> _GIVEN INFORMATION_
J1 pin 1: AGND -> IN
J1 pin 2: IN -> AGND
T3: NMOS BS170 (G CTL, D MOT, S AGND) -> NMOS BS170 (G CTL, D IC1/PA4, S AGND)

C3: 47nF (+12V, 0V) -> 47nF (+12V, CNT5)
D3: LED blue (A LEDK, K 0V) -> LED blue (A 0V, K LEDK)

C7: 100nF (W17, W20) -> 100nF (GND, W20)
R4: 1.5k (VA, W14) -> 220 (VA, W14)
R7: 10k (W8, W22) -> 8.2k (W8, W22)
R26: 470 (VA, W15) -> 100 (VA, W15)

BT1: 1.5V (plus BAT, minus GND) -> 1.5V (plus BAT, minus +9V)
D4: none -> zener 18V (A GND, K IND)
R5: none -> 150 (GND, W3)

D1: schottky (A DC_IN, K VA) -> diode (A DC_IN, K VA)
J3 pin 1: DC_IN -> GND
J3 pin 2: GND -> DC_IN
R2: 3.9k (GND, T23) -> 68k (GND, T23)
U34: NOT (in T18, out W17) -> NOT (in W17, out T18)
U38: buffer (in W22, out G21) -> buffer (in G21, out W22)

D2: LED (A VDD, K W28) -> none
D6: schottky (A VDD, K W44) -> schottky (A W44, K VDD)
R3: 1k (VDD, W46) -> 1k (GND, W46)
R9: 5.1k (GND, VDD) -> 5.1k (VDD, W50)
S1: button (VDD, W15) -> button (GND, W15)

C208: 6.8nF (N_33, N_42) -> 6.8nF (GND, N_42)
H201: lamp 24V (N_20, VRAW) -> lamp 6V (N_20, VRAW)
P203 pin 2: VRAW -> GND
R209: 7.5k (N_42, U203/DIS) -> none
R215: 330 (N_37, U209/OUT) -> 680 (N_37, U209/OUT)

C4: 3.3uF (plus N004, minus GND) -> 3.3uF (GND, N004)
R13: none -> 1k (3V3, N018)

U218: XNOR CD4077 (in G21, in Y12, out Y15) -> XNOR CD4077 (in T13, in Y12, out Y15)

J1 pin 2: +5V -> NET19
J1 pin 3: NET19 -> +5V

> _ASSIGNMENT_
Say how many lines of the preceding data include the word "minus". The number is the whole answer.

> _SOLUTION TO THE EXERCISE_
2